RECORDS FOR THE EXERCISE –
◆ ◆ ◆
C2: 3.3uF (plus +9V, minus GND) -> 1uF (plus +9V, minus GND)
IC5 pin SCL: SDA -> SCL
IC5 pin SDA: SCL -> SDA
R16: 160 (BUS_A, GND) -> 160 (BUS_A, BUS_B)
◆ ◆ ◆
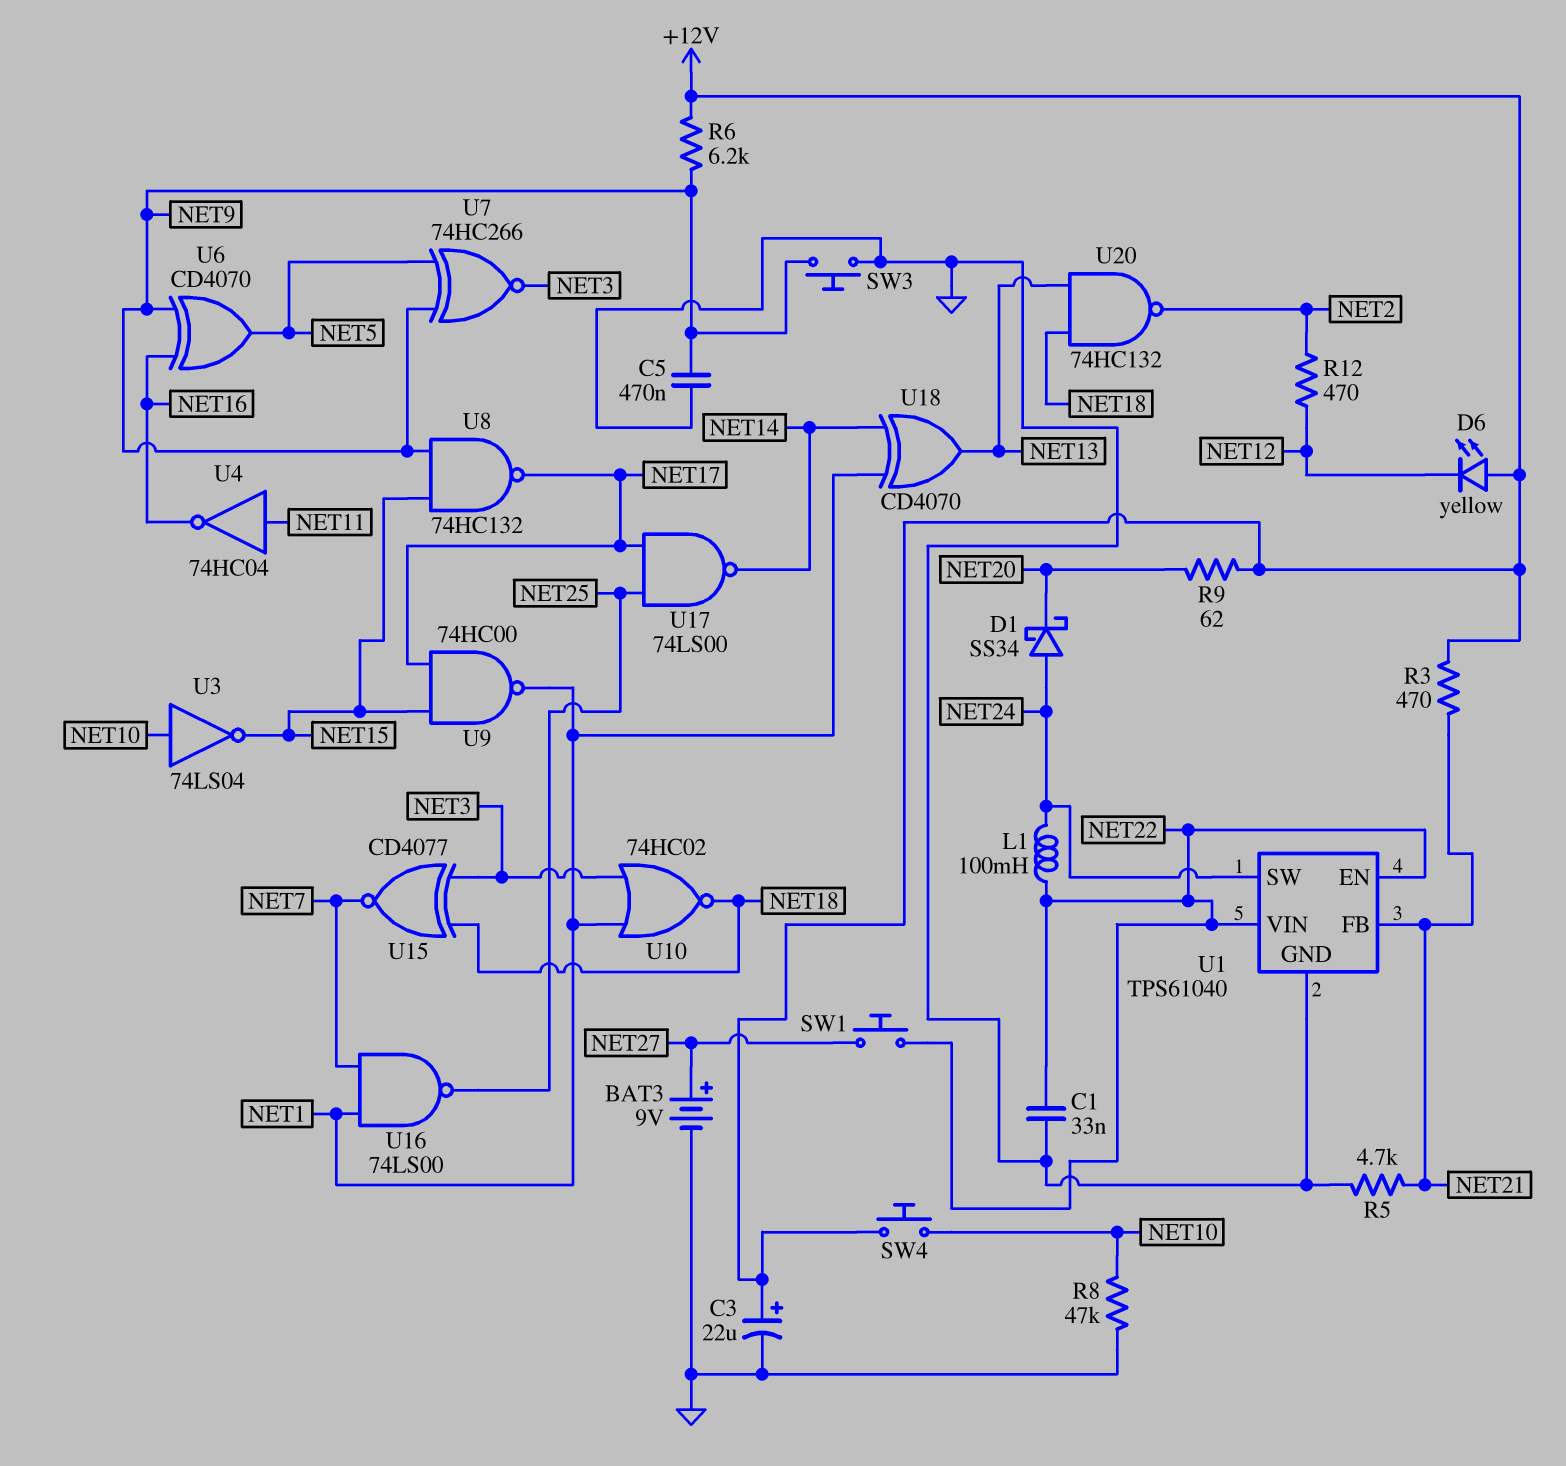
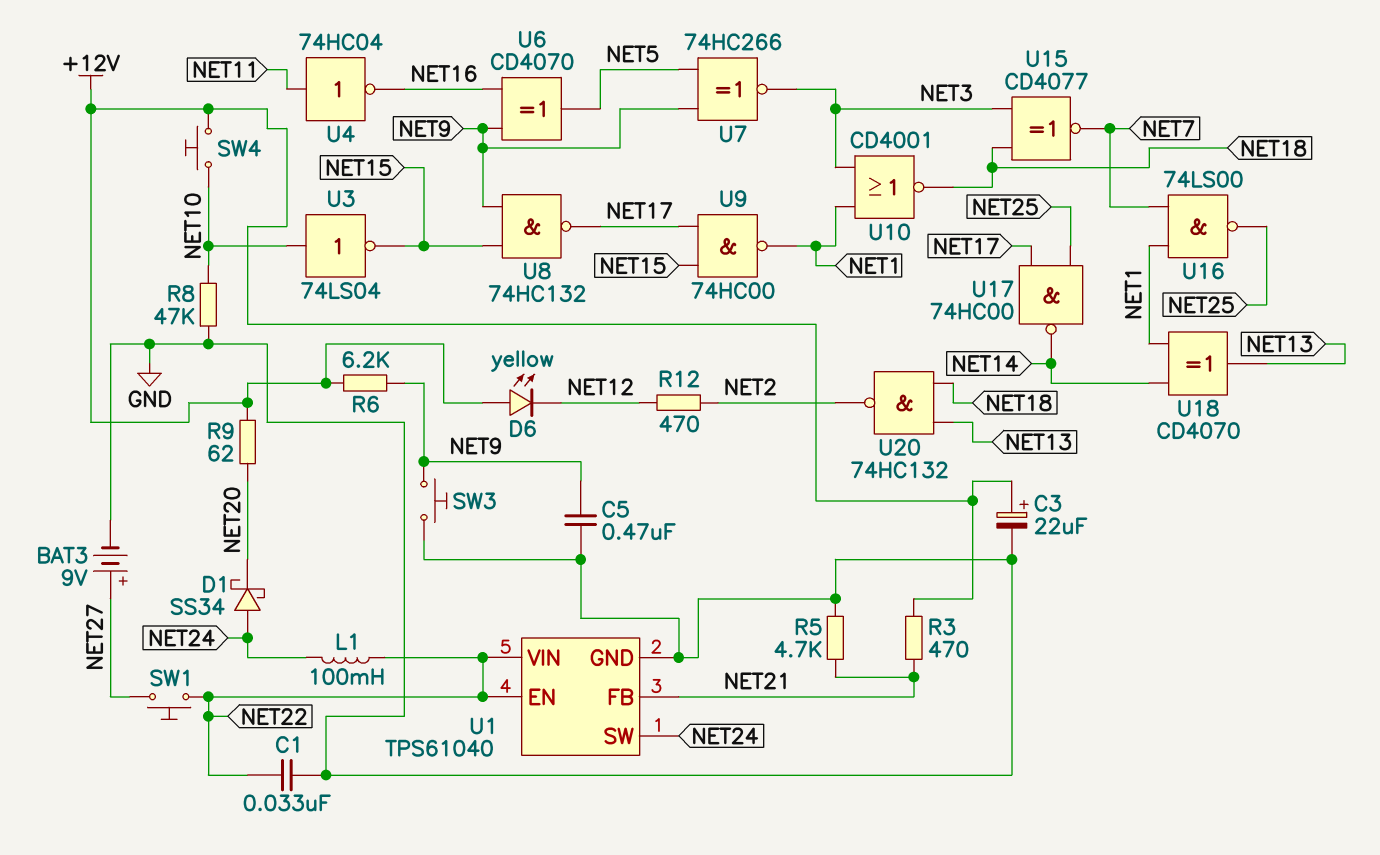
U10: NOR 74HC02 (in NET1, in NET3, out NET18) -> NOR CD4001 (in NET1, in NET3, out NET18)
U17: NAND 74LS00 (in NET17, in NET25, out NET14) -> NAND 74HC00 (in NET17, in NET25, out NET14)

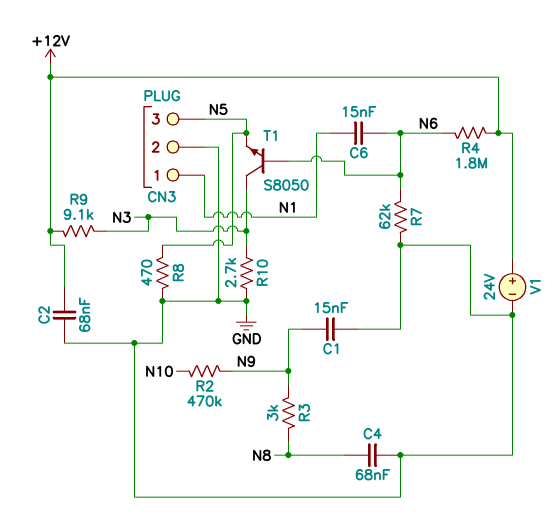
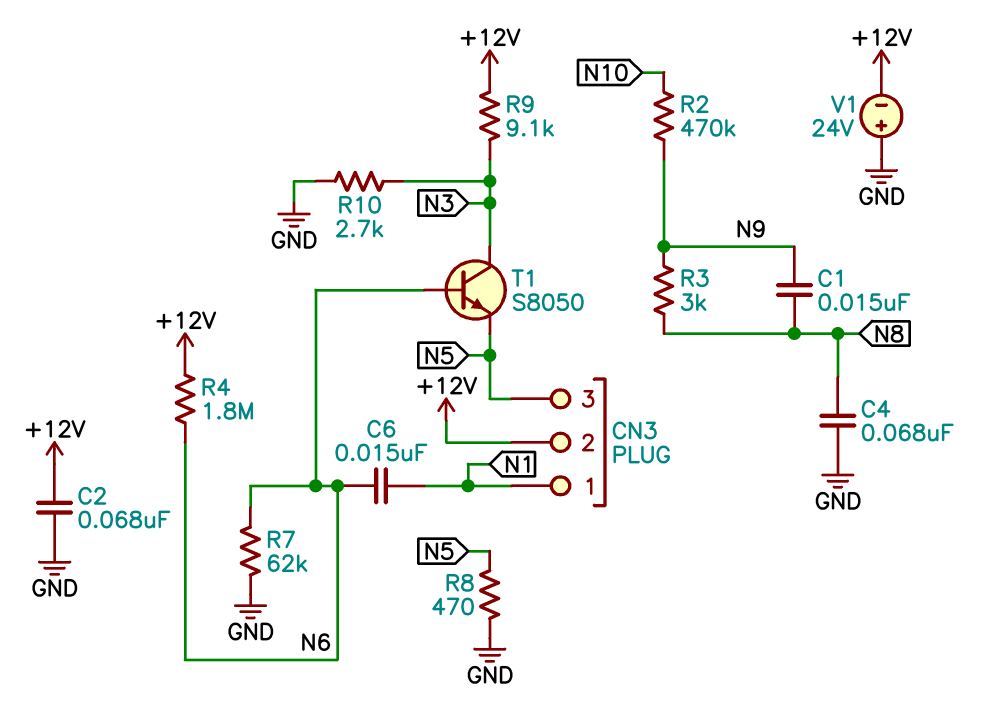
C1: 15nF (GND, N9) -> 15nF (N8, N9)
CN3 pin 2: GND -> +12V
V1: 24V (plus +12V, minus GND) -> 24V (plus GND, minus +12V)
◆ ◆ ◆
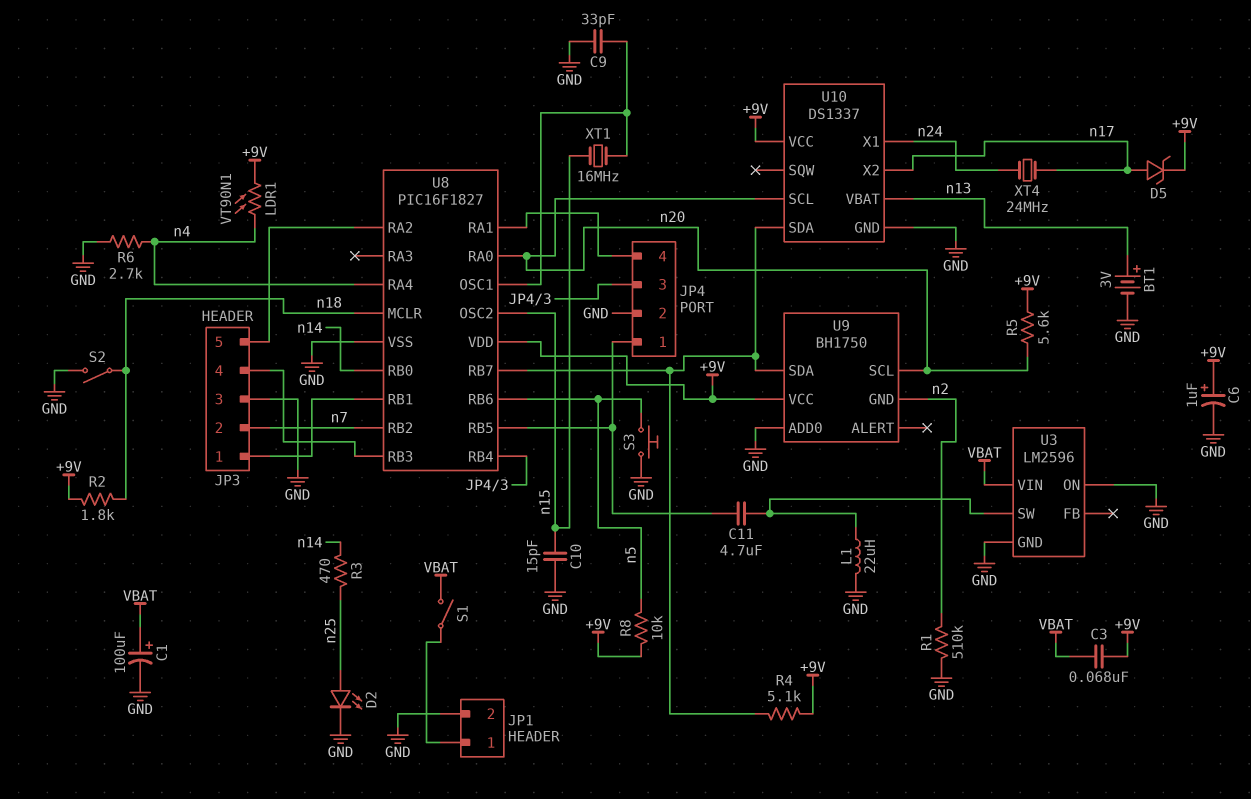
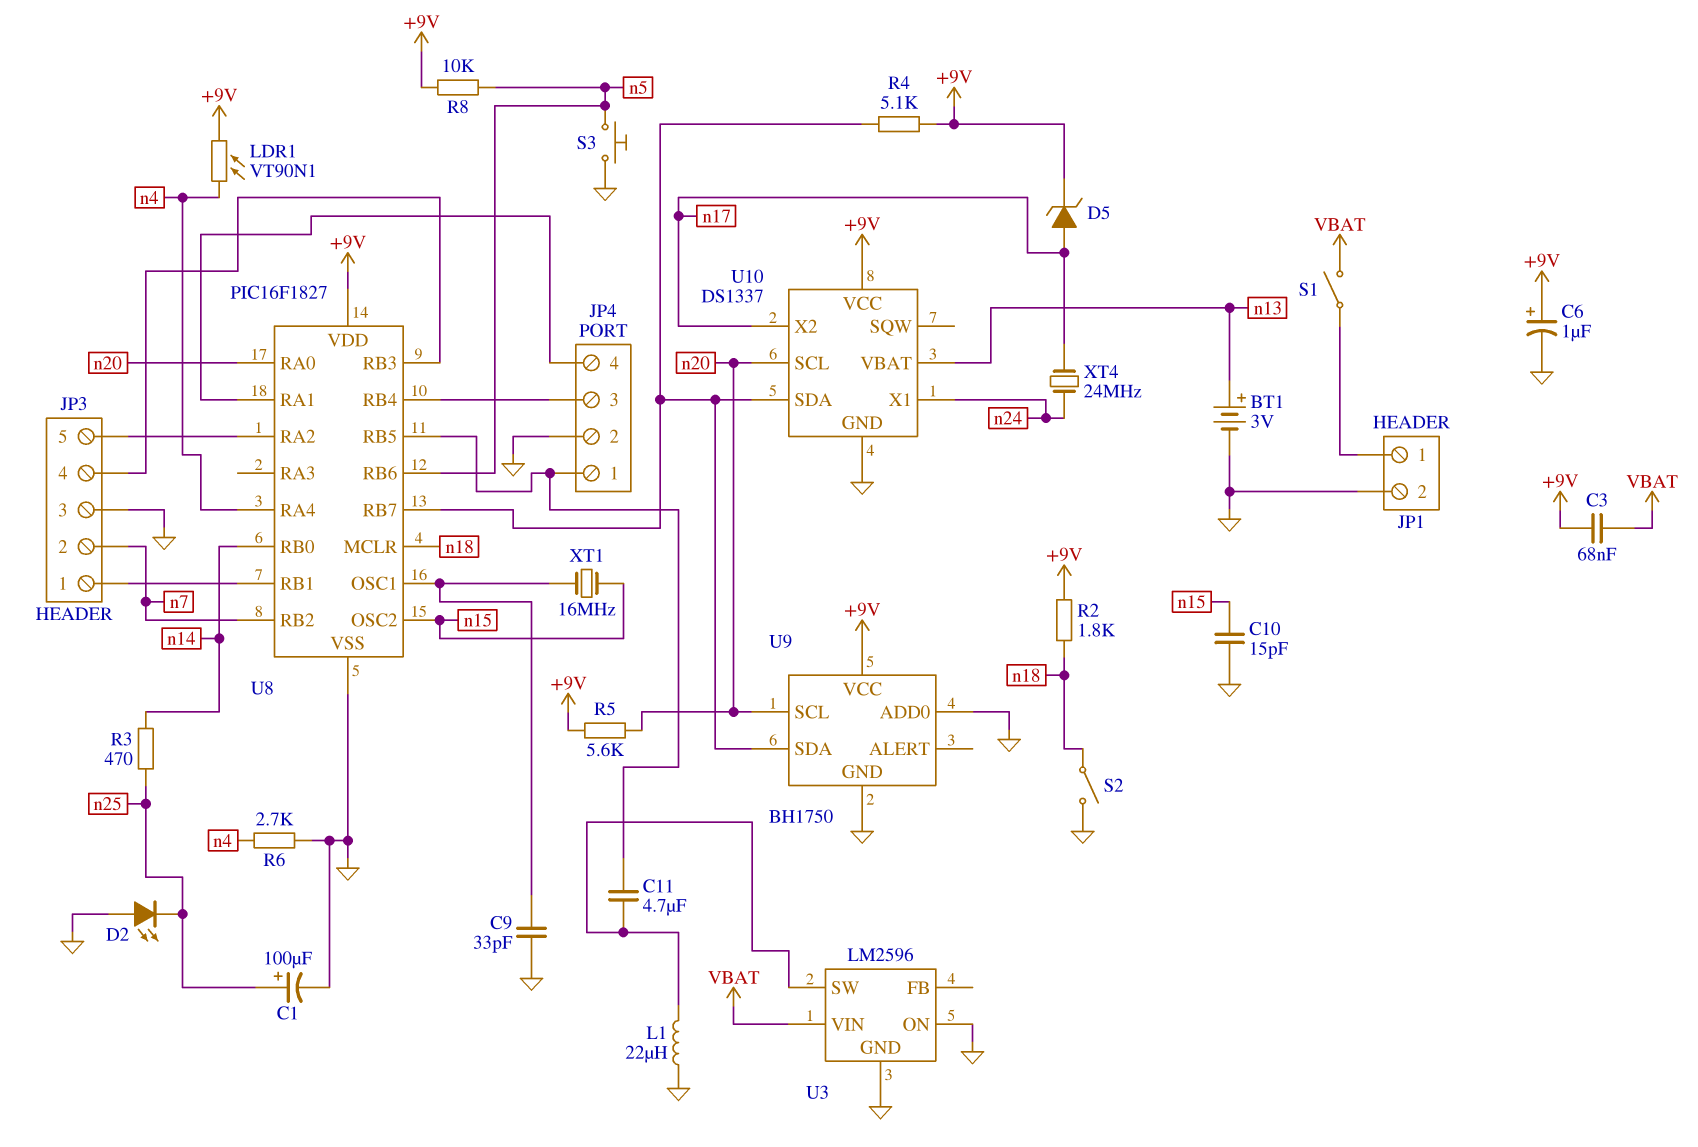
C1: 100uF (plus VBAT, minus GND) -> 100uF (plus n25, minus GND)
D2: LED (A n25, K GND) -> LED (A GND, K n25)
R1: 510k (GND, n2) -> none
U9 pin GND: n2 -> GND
◆ ◆ ◆
Among the records above, only the lines between the line holding "C1: 100uF (plus" and the line holding "U9 pin GND: n2 -> GND", inclusive, are to be output, exactly as written.

PROBLEM SOLUTION –
C1: 100uF (plus VBAT, minus GND) -> 100uF (plus n25, minus GND)
D2: LED (A n25, K GND) -> LED (A GND, K n25)
R1: 510k (GND, n2) -> none
U9 pin GND: n2 -> GND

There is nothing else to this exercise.